◆ What you should do: Return each line of the entries below that contains the string "pizz".

◆ Exercise data:
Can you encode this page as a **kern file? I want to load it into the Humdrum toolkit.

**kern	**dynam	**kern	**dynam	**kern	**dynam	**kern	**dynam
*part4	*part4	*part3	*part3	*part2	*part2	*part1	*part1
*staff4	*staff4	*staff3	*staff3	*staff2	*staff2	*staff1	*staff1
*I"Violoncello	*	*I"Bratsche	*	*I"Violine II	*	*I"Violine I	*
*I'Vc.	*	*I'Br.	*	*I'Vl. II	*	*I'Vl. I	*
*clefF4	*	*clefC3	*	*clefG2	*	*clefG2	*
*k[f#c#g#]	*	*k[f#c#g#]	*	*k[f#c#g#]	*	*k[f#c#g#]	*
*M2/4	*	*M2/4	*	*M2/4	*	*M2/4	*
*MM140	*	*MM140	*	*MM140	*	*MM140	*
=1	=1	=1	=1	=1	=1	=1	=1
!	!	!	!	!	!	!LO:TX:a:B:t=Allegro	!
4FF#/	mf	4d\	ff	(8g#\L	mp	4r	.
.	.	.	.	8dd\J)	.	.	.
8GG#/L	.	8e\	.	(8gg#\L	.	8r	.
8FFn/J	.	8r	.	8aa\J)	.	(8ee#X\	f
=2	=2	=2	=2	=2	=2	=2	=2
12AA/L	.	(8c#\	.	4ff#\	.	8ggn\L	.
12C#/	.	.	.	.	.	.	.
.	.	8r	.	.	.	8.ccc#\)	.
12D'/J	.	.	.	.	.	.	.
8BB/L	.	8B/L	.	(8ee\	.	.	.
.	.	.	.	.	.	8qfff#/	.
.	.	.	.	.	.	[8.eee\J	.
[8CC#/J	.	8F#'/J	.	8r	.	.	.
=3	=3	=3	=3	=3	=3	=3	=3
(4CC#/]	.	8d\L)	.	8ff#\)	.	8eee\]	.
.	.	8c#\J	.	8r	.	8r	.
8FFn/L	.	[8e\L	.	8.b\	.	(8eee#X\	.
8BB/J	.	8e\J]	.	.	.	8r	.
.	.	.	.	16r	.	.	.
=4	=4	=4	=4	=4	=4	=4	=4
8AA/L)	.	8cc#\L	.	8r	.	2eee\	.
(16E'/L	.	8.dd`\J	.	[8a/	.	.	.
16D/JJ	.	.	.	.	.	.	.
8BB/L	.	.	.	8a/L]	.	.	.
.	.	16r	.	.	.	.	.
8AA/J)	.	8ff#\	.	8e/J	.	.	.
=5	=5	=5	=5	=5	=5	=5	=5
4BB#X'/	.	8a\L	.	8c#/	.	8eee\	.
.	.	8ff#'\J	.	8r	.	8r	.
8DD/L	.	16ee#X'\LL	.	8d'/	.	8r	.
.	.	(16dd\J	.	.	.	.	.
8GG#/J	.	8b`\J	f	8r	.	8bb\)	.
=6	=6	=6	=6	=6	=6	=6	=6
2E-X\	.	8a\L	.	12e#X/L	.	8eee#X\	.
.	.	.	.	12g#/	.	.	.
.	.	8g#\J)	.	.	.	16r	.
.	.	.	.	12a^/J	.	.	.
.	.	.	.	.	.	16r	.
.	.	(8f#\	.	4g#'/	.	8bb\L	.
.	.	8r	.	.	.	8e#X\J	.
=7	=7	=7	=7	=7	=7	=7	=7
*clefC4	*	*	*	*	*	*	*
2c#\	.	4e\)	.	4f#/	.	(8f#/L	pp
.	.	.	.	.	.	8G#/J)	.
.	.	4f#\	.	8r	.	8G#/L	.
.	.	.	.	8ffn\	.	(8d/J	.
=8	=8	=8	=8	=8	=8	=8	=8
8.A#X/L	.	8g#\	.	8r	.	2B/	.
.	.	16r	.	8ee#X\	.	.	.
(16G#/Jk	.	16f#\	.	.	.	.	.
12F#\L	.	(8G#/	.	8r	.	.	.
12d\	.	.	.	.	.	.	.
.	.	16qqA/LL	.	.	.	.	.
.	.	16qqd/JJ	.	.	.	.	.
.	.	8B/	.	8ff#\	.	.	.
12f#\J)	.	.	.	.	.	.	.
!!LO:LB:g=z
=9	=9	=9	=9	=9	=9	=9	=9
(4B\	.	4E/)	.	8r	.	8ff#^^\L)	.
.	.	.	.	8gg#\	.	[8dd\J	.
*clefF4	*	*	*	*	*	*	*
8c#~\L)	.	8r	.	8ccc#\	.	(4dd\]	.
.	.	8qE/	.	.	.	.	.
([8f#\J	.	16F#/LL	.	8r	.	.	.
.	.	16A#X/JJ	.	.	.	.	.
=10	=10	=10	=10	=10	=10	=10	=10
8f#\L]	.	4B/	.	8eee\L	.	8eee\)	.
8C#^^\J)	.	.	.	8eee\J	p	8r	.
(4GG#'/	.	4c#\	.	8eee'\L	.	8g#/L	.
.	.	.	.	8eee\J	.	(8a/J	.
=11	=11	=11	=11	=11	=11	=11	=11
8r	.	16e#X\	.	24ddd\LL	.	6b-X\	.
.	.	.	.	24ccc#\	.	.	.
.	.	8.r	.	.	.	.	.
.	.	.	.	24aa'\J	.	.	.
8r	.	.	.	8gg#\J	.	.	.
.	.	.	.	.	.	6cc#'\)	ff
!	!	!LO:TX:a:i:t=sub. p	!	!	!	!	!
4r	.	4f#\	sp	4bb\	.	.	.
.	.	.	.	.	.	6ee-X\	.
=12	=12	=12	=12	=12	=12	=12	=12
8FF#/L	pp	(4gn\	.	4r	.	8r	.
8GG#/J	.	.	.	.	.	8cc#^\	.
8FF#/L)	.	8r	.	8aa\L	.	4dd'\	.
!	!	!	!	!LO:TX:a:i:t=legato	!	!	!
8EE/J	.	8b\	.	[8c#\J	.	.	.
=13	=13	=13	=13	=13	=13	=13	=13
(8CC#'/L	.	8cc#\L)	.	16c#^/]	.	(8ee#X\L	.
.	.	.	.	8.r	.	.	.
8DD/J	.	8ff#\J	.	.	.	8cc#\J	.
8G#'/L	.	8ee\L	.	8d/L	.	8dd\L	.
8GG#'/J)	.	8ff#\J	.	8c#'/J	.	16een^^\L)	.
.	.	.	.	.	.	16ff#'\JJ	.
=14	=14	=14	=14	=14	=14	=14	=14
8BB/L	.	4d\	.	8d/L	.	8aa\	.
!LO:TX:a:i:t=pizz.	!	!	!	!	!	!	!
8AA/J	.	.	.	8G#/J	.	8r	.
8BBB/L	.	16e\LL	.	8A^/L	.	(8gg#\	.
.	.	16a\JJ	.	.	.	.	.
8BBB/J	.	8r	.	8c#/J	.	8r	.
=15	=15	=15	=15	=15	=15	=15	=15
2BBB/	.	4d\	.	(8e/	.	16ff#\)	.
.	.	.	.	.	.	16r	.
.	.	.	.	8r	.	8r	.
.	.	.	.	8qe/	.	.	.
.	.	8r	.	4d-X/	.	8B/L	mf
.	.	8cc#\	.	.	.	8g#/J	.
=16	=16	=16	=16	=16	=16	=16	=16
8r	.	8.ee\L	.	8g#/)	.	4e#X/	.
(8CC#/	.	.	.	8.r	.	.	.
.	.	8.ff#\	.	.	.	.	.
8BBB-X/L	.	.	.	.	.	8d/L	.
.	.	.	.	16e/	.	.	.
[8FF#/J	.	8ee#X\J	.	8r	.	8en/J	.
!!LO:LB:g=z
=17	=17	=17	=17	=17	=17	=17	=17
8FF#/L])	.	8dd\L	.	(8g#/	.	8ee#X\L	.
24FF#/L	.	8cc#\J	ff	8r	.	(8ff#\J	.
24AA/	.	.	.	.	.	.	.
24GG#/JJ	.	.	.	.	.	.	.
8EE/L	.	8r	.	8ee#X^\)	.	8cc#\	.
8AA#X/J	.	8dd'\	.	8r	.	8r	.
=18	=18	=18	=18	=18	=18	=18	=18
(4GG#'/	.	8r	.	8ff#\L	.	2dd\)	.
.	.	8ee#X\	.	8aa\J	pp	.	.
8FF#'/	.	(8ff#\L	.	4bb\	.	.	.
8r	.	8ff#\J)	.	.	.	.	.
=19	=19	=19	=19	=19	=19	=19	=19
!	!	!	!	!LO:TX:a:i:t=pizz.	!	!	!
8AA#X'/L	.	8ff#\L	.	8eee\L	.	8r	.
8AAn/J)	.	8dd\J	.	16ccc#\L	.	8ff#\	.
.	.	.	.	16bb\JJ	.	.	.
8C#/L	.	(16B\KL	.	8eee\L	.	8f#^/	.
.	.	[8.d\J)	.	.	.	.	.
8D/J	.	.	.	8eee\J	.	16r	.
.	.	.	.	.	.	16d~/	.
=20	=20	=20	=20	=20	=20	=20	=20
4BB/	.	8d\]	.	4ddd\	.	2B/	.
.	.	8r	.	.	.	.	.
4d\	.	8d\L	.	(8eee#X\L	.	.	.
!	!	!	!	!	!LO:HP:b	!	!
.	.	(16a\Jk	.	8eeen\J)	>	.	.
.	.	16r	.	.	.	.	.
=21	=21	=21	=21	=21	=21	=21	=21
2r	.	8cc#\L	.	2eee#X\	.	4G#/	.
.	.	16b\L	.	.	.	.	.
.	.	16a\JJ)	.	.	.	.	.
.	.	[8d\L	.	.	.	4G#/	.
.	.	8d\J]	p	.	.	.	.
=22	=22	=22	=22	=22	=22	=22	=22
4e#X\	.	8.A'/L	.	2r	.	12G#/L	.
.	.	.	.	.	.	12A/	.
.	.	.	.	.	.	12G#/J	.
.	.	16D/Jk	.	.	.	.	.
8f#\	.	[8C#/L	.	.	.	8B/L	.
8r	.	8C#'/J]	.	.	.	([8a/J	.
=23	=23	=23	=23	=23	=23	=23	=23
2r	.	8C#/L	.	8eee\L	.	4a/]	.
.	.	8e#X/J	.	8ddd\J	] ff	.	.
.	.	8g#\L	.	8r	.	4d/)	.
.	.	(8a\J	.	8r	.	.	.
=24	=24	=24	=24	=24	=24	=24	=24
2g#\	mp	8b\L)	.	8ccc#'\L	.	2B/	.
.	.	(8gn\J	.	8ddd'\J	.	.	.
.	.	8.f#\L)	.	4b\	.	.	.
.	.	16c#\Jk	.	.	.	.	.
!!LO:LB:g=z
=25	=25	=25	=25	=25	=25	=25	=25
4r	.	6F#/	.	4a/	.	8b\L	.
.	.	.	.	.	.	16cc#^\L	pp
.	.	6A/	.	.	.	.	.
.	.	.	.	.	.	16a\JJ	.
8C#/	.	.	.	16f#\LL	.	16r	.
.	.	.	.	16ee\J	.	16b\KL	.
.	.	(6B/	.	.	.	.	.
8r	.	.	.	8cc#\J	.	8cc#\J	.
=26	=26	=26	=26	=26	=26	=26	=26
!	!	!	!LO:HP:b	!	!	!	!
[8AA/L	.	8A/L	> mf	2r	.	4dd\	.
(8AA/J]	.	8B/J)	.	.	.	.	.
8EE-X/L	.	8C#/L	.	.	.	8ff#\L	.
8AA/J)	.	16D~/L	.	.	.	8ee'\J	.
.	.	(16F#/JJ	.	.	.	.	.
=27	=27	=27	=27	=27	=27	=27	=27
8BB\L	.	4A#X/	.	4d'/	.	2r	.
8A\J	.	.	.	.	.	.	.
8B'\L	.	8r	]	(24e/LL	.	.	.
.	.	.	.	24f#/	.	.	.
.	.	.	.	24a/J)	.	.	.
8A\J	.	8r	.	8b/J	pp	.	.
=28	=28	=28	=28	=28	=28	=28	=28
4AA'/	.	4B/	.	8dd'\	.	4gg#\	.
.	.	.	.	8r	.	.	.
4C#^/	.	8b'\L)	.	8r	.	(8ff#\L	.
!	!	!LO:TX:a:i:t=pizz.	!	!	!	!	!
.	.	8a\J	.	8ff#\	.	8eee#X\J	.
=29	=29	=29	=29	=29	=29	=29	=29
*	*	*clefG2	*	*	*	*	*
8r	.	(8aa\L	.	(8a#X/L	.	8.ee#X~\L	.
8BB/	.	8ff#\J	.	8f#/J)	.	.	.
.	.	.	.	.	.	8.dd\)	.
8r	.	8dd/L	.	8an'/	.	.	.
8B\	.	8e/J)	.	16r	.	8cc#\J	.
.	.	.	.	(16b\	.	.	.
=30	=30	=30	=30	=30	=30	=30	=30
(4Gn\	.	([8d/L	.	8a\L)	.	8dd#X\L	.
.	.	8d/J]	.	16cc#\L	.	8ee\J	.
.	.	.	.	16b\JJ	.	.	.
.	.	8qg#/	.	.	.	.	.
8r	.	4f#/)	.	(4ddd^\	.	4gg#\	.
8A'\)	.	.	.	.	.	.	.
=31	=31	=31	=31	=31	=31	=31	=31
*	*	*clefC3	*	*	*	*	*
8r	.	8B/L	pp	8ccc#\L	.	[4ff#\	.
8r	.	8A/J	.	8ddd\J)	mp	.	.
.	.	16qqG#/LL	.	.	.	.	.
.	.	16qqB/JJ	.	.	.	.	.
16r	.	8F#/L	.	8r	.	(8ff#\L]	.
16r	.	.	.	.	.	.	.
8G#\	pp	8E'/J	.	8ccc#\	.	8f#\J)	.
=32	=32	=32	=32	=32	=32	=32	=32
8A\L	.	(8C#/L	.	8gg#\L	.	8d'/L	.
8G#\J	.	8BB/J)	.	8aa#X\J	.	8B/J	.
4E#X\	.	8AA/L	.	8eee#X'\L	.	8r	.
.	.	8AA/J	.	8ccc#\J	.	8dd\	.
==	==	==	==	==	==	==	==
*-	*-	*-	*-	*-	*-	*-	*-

◆ Reply:
!LO:TX:a:i:t=pizz.	!	!	!	!	!	!	!
!	!	!	!	!LO:TX:a:i:t=pizz.	!	!	!
!	!	!LO:TX:a:i:t=pizz.	!	!	!	!	!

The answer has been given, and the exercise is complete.